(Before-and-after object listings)
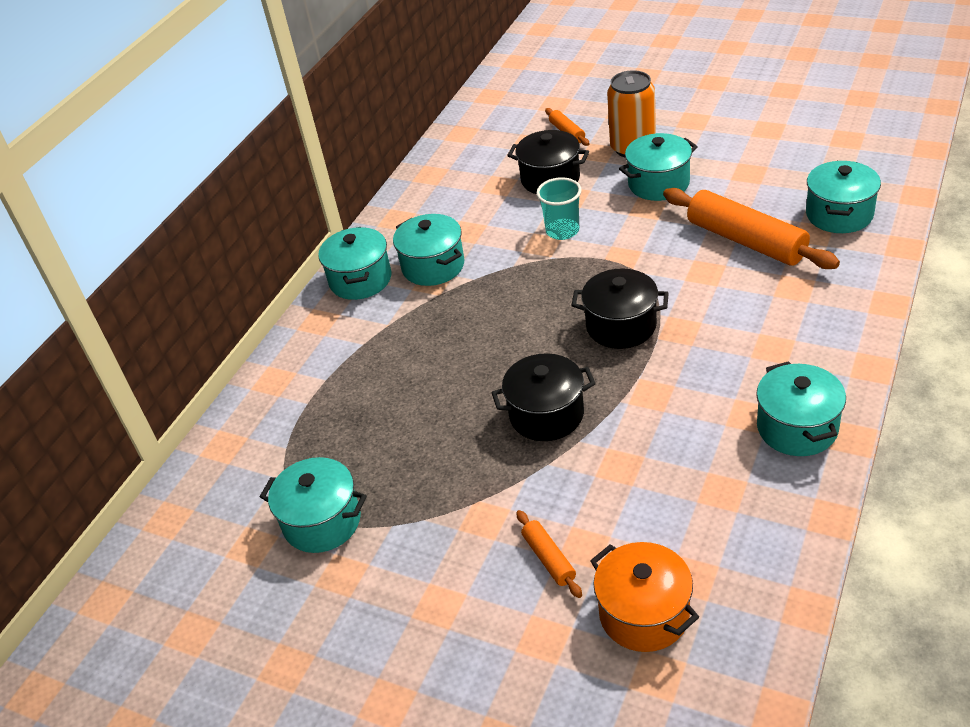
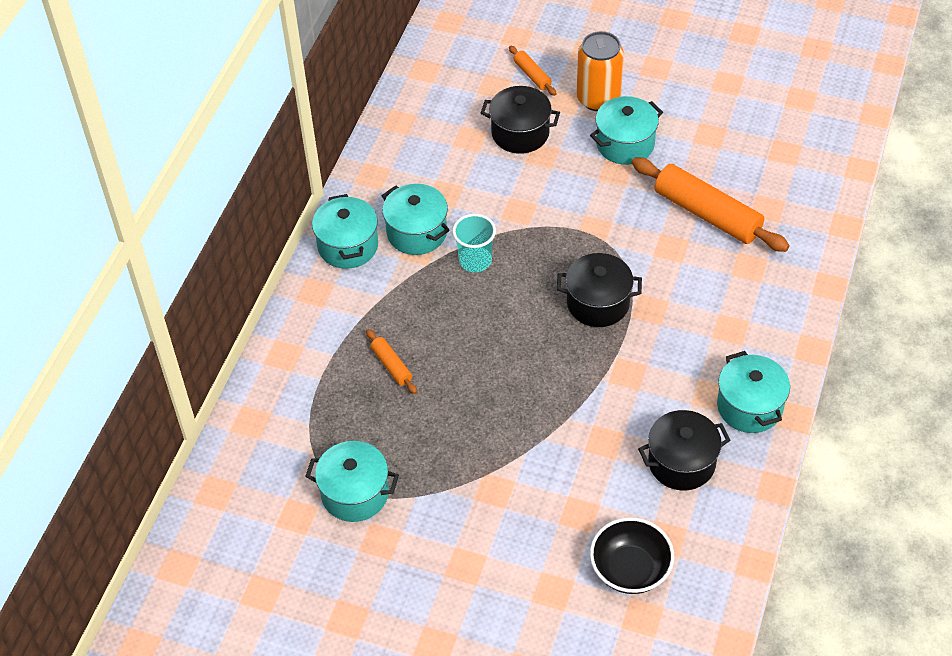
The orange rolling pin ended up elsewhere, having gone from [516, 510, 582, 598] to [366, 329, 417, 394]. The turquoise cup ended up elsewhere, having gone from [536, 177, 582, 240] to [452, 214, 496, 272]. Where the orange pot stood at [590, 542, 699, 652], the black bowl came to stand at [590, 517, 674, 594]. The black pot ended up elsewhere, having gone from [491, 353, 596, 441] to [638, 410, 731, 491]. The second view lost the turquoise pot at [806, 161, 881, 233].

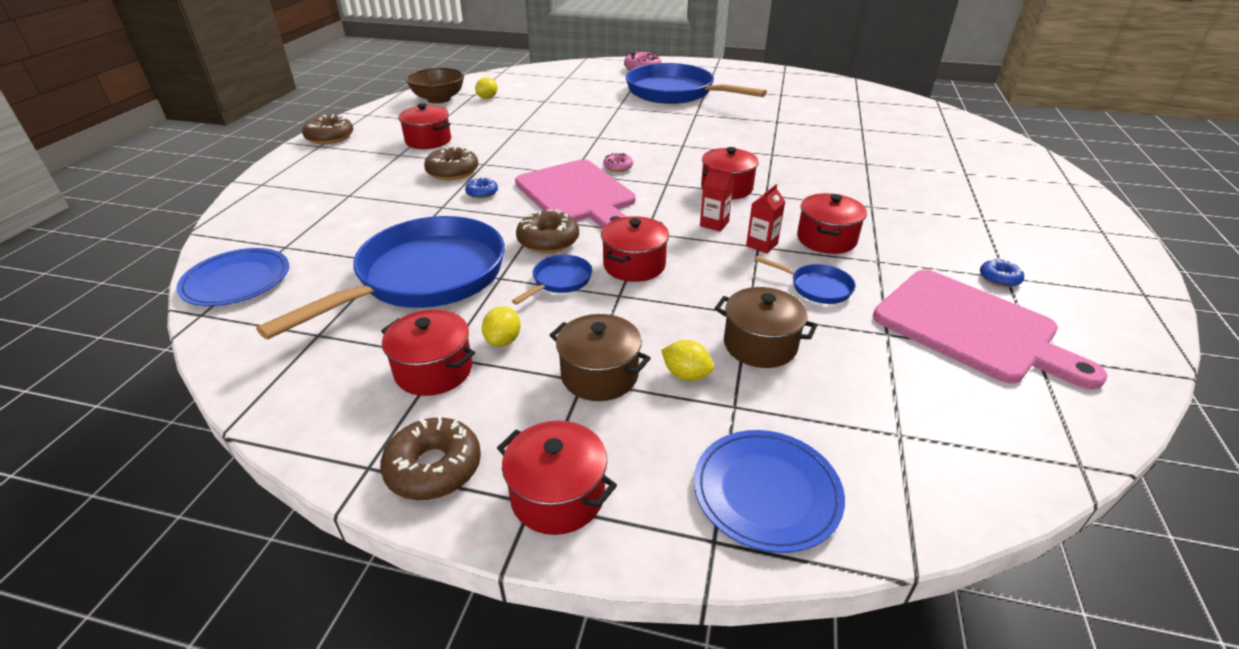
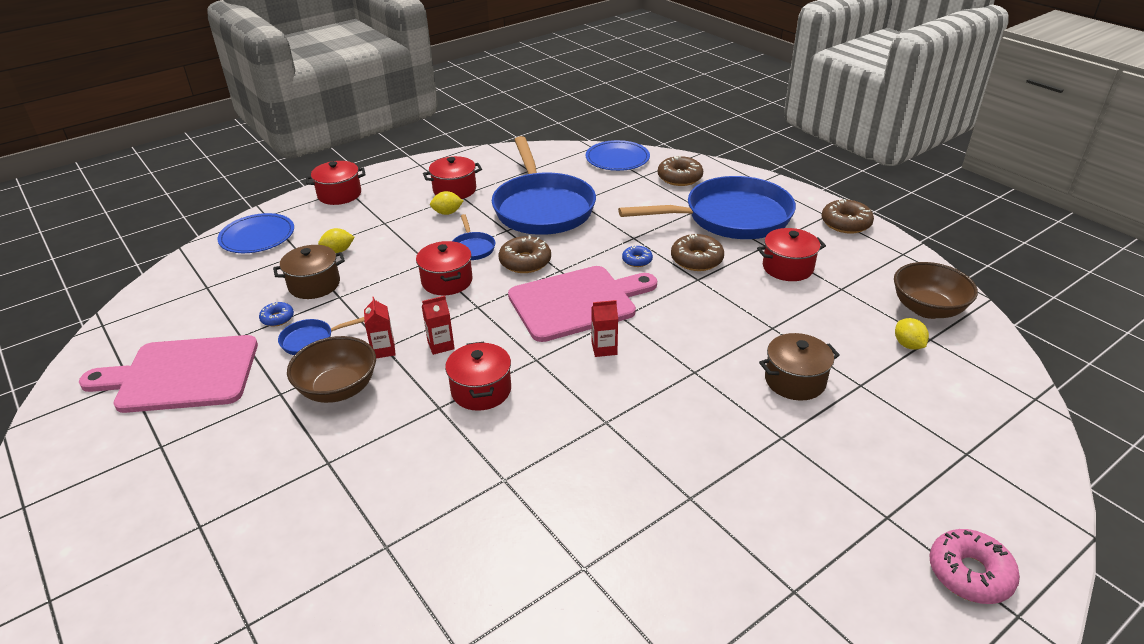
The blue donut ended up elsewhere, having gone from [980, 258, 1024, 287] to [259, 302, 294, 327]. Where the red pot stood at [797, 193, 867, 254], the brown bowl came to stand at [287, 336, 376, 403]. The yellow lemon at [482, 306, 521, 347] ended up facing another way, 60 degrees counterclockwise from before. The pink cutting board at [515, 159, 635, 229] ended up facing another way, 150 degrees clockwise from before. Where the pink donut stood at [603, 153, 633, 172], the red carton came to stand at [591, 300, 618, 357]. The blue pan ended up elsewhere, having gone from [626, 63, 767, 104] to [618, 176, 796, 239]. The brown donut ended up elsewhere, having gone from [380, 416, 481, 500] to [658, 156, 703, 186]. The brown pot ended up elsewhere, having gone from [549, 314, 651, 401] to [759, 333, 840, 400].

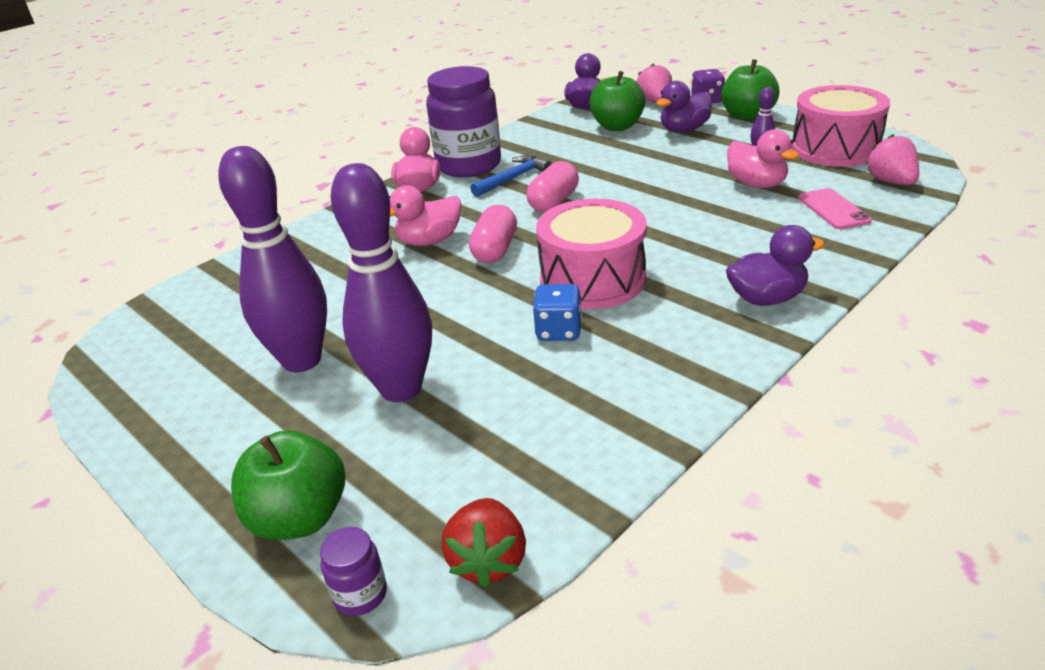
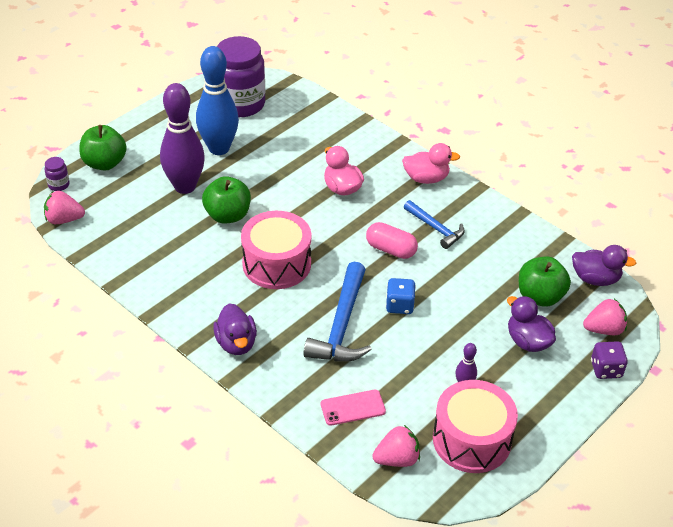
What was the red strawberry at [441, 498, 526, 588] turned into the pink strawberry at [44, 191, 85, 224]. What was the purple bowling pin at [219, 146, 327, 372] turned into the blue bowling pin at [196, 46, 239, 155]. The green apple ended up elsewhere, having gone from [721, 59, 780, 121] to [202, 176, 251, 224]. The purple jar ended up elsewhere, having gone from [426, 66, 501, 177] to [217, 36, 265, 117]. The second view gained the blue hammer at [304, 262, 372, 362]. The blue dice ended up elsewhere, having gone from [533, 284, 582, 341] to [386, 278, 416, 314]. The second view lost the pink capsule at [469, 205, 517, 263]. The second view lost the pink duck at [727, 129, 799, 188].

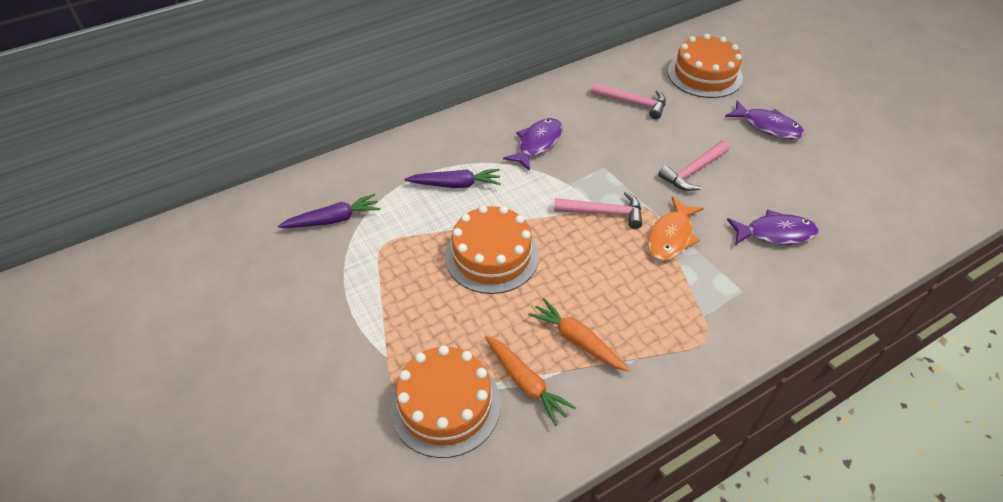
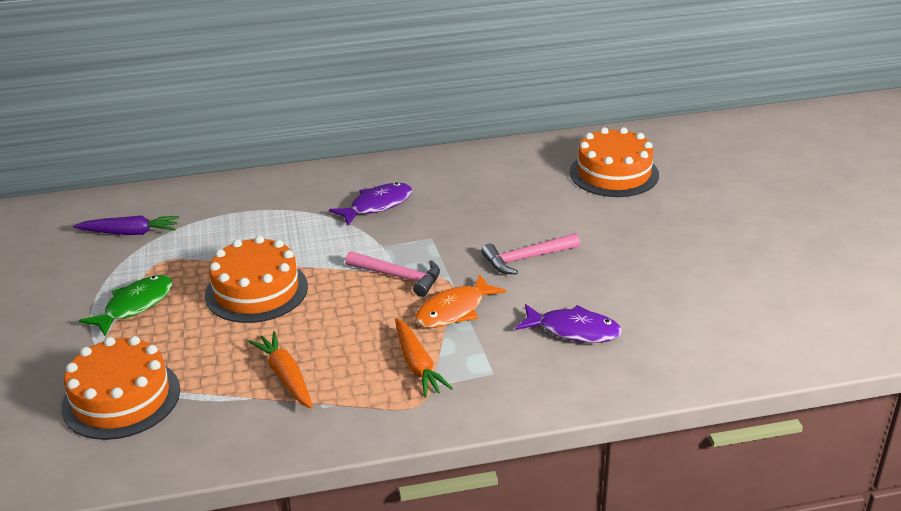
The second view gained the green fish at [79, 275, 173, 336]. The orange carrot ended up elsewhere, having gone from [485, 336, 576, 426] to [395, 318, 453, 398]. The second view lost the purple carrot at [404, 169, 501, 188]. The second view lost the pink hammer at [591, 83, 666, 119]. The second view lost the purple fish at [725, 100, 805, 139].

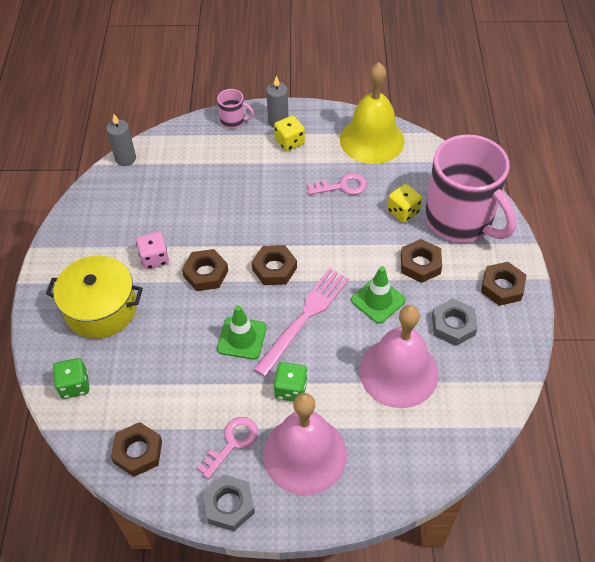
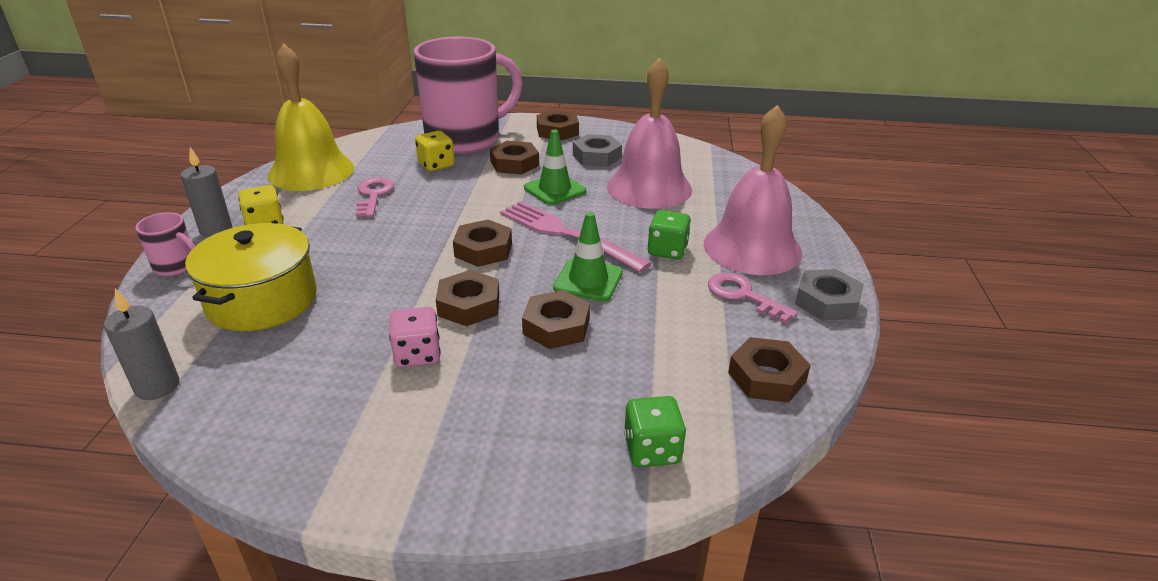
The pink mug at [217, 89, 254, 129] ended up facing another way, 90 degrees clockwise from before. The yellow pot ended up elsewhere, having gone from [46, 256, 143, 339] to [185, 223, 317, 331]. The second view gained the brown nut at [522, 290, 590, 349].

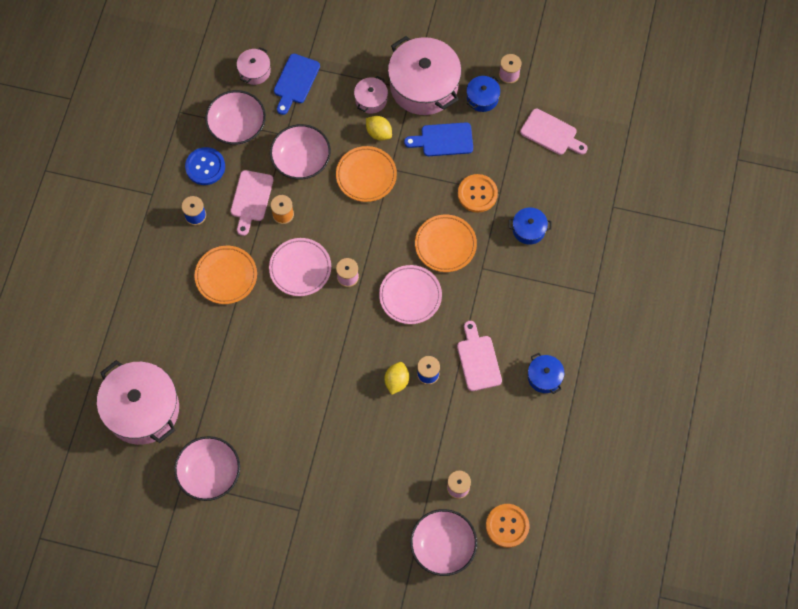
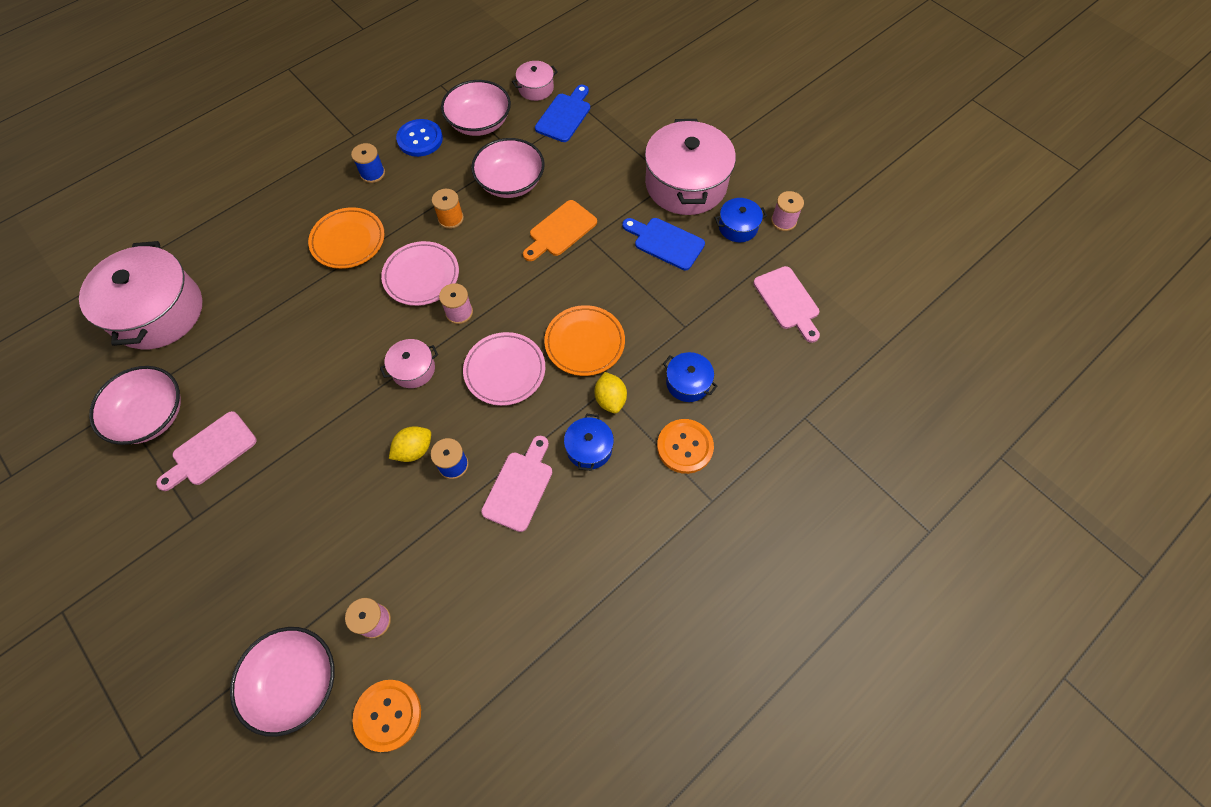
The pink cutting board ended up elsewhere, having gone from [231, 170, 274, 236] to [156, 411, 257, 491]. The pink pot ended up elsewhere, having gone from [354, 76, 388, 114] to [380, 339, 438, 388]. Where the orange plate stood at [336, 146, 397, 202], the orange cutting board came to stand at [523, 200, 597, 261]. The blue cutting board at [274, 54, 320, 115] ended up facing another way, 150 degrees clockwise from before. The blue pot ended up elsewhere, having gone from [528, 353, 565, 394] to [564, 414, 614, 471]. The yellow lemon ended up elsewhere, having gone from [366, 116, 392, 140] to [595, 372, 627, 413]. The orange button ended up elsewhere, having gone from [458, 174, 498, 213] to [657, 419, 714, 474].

[WORK REQUEST]:
Since the pictures don't belong in the copy, copy only the rest of the entries above exactly.

[EXPECTED ANSWER]:
The orange rolling pin ended up elsewhere, having gone from [516, 510, 582, 598] to [366, 329, 417, 394]. The turquoise cup ended up elsewhere, having gone from [536, 177, 582, 240] to [452, 214, 496, 272]. Where the orange pot stood at [590, 542, 699, 652], the black bowl came to stand at [590, 517, 674, 594]. The black pot ended up elsewhere, having gone from [491, 353, 596, 441] to [638, 410, 731, 491]. The second view lost the turquoise pot at [806, 161, 881, 233].

The blue donut ended up elsewhere, having gone from [980, 258, 1024, 287] to [259, 302, 294, 327]. Where the red pot stood at [797, 193, 867, 254], the brown bowl came to stand at [287, 336, 376, 403]. The yellow lemon at [482, 306, 521, 347] ended up facing another way, 60 degrees counterclockwise from before. The pink cutting board at [515, 159, 635, 229] ended up facing another way, 150 degrees clockwise from before. Where the pink donut stood at [603, 153, 633, 172], the red carton came to stand at [591, 300, 618, 357]. The blue pan ended up elsewhere, having gone from [626, 63, 767, 104] to [618, 176, 796, 239]. The brown donut ended up elsewhere, having gone from [380, 416, 481, 500] to [658, 156, 703, 186]. The brown pot ended up elsewhere, having gone from [549, 314, 651, 401] to [759, 333, 840, 400].

What was the red strawberry at [441, 498, 526, 588] turned into the pink strawberry at [44, 191, 85, 224]. What was the purple bowling pin at [219, 146, 327, 372] turned into the blue bowling pin at [196, 46, 239, 155]. The green apple ended up elsewhere, having gone from [721, 59, 780, 121] to [202, 176, 251, 224]. The purple jar ended up elsewhere, having gone from [426, 66, 501, 177] to [217, 36, 265, 117]. The second view gained the blue hammer at [304, 262, 372, 362]. The blue dice ended up elsewhere, having gone from [533, 284, 582, 341] to [386, 278, 416, 314]. The second view lost the pink capsule at [469, 205, 517, 263]. The second view lost the pink duck at [727, 129, 799, 188].

The second view gained the green fish at [79, 275, 173, 336]. The orange carrot ended up elsewhere, having gone from [485, 336, 576, 426] to [395, 318, 453, 398]. The second view lost the purple carrot at [404, 169, 501, 188]. The second view lost the pink hammer at [591, 83, 666, 119]. The second view lost the purple fish at [725, 100, 805, 139].

The pink mug at [217, 89, 254, 129] ended up facing another way, 90 degrees clockwise from before. The yellow pot ended up elsewhere, having gone from [46, 256, 143, 339] to [185, 223, 317, 331]. The second view gained the brown nut at [522, 290, 590, 349].

The pink cutting board ended up elsewhere, having gone from [231, 170, 274, 236] to [156, 411, 257, 491]. The pink pot ended up elsewhere, having gone from [354, 76, 388, 114] to [380, 339, 438, 388]. Where the orange plate stood at [336, 146, 397, 202], the orange cutting board came to stand at [523, 200, 597, 261]. The blue cutting board at [274, 54, 320, 115] ended up facing another way, 150 degrees clockwise from before. The blue pot ended up elsewhere, having gone from [528, 353, 565, 394] to [564, 414, 614, 471]. The yellow lemon ended up elsewhere, having gone from [366, 116, 392, 140] to [595, 372, 627, 413]. The orange button ended up elsewhere, having gone from [458, 174, 498, 213] to [657, 419, 714, 474].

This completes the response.